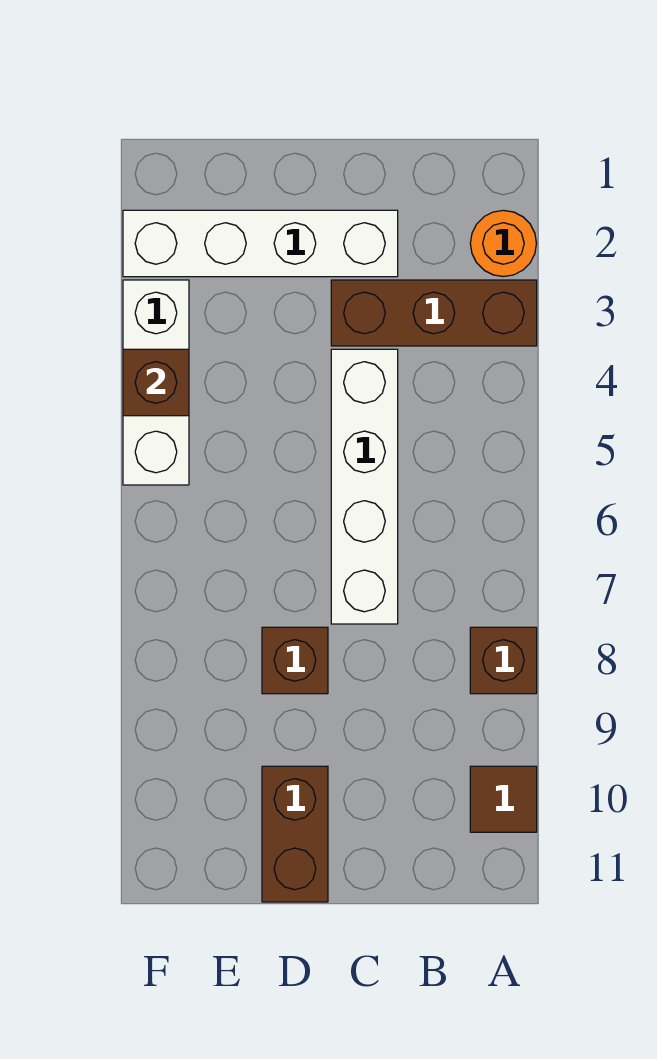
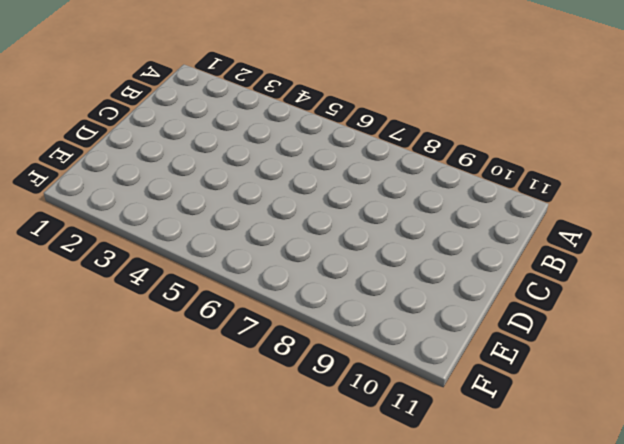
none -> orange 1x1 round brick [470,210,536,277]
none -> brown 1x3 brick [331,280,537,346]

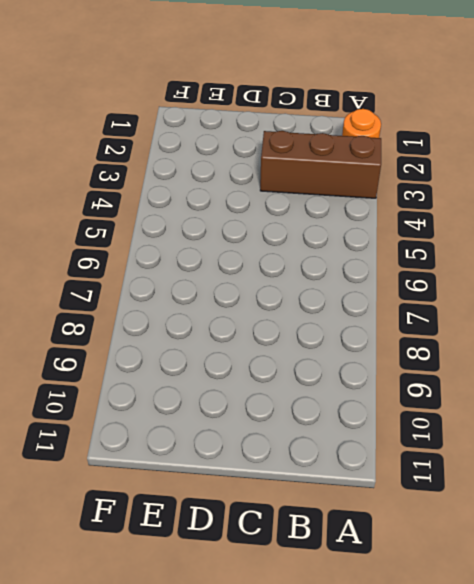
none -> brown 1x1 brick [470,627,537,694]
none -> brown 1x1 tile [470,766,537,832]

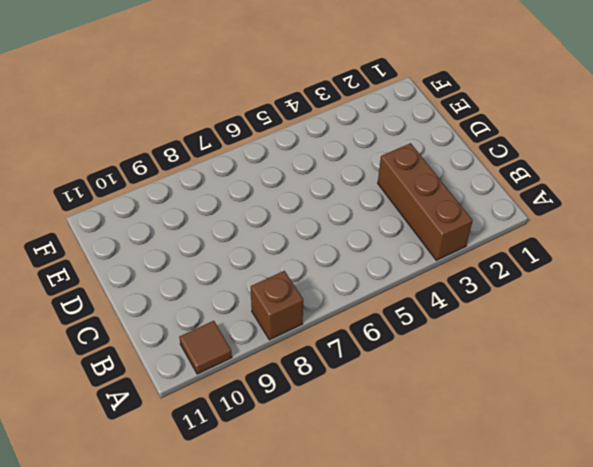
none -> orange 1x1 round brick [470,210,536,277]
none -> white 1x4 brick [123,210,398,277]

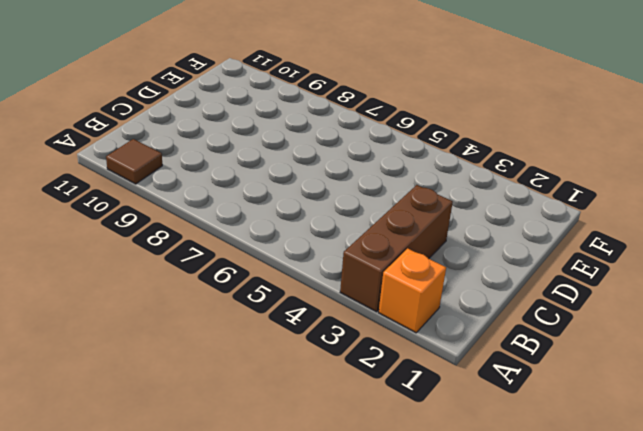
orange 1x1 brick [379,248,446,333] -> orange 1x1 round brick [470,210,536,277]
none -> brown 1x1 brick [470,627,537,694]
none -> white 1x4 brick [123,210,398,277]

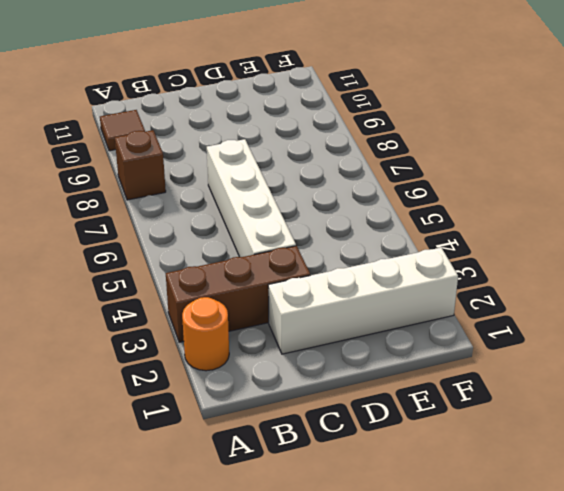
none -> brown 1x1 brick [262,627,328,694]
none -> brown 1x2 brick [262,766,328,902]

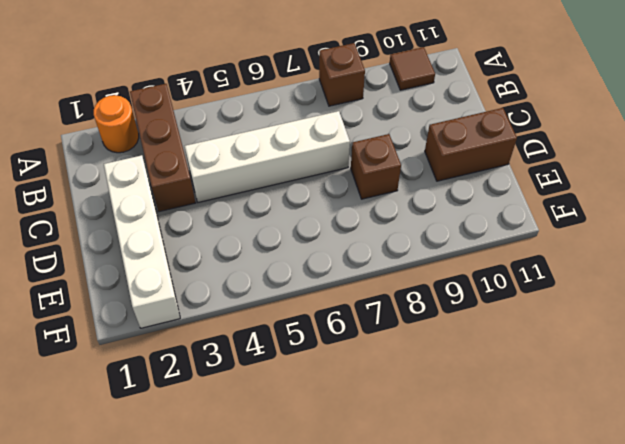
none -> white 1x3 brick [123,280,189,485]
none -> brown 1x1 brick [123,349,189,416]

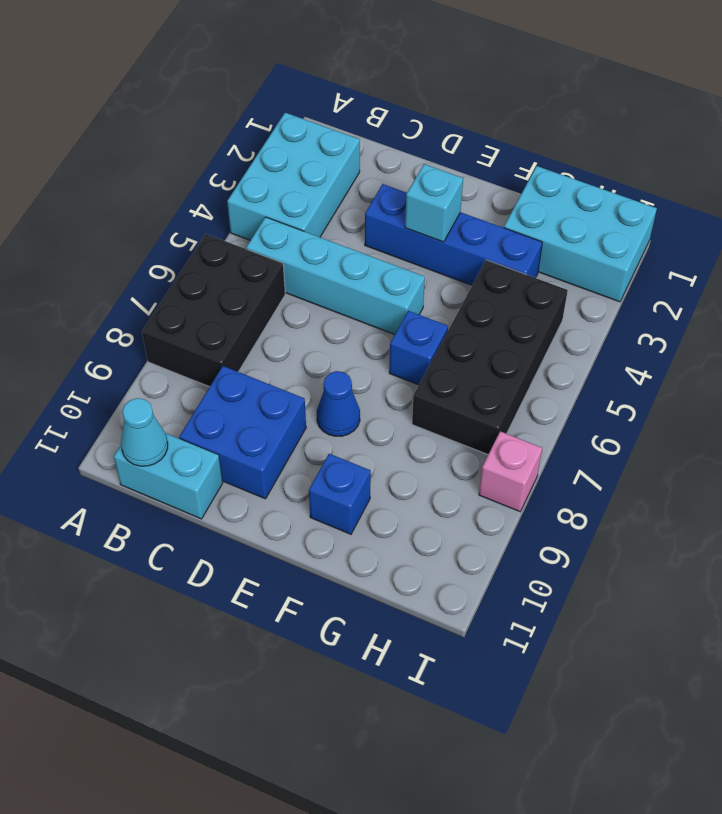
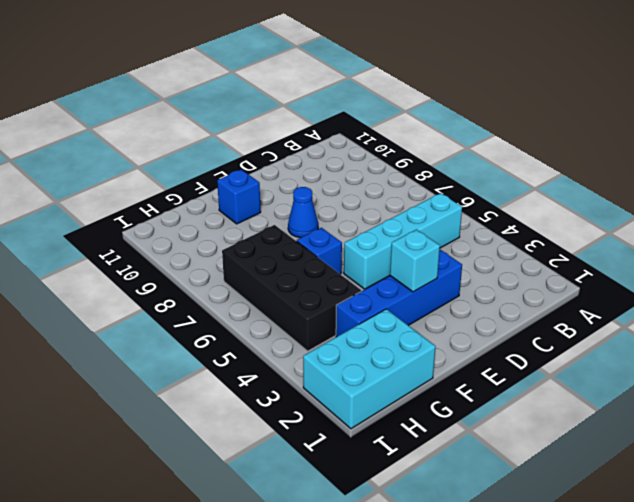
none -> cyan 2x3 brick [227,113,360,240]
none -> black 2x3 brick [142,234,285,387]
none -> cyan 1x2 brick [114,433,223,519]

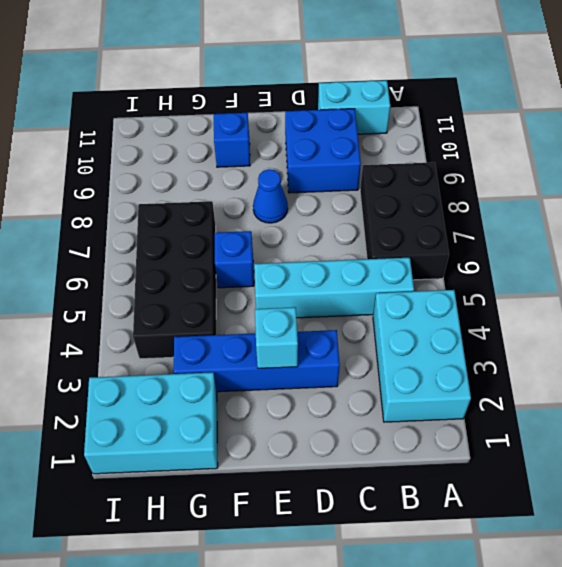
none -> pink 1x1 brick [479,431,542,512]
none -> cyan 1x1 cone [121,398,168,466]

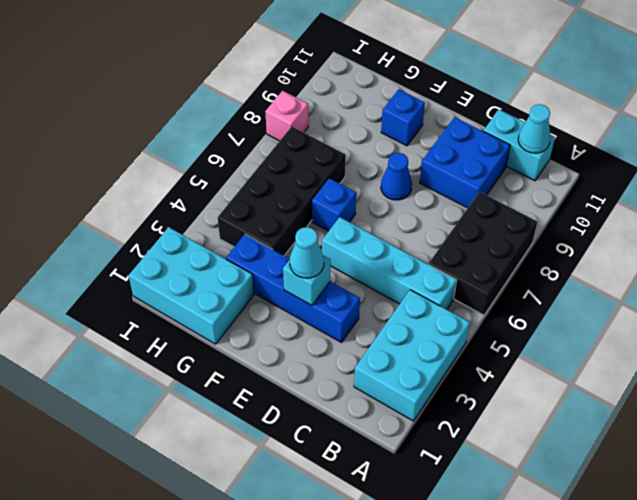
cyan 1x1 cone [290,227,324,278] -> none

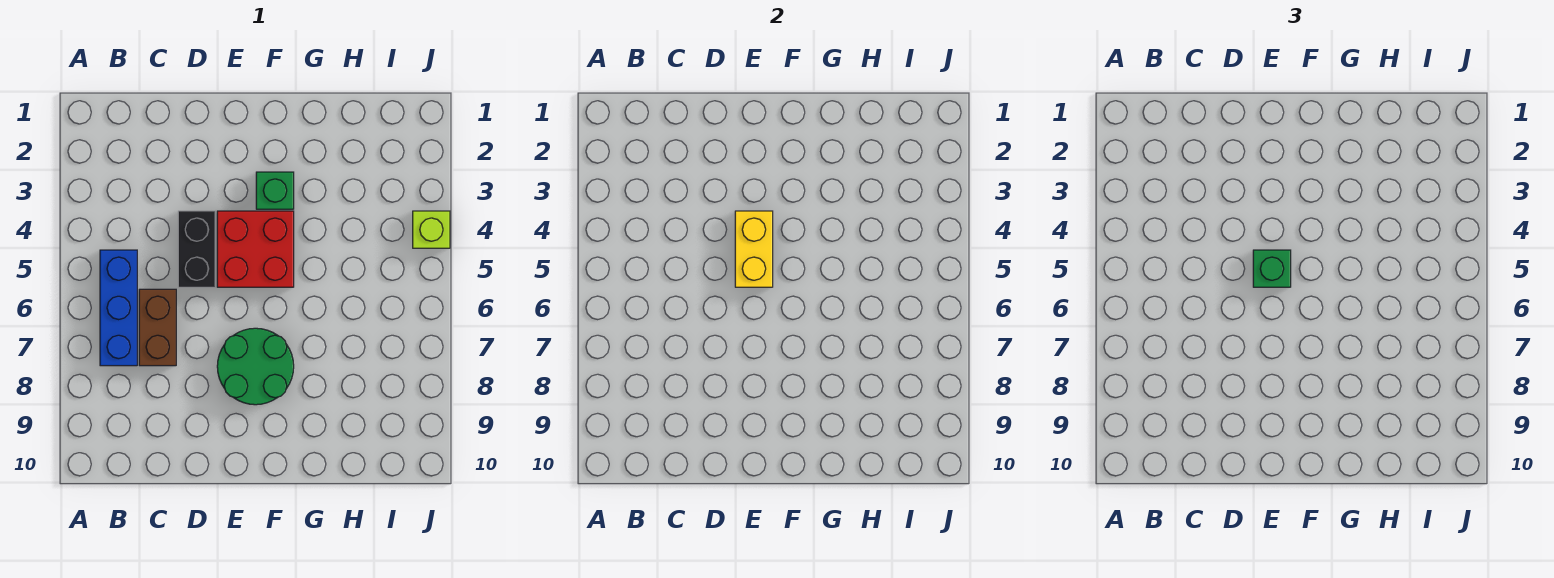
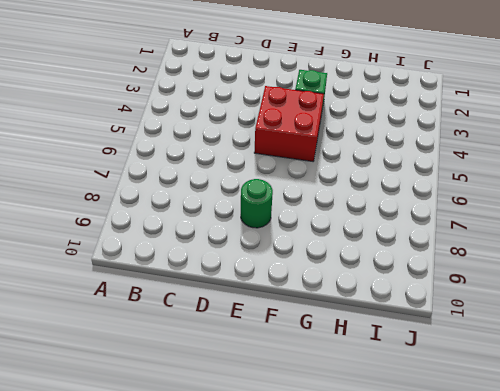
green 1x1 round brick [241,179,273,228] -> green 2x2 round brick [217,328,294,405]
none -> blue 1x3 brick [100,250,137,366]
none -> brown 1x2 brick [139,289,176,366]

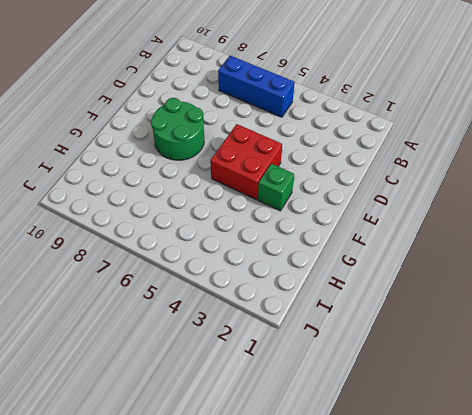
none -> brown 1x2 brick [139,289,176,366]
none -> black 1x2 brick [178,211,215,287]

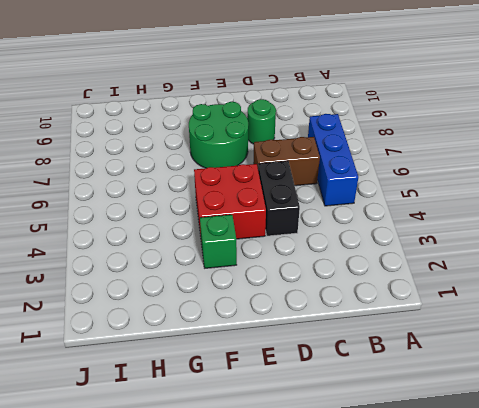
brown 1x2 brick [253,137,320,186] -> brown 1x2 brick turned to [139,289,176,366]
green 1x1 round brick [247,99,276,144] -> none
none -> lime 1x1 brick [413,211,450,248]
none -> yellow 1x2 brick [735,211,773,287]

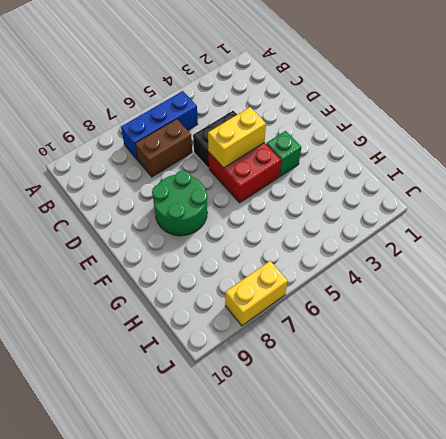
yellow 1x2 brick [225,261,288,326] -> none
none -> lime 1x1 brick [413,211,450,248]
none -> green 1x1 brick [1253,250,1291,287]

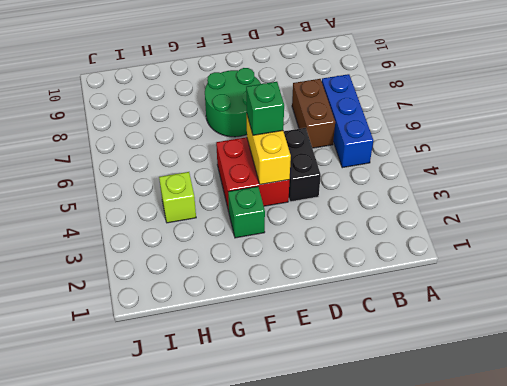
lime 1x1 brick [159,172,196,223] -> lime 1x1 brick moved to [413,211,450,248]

Work required: Please determine how many lines of the records above include the word "black", replying with a number alone.

Result: 2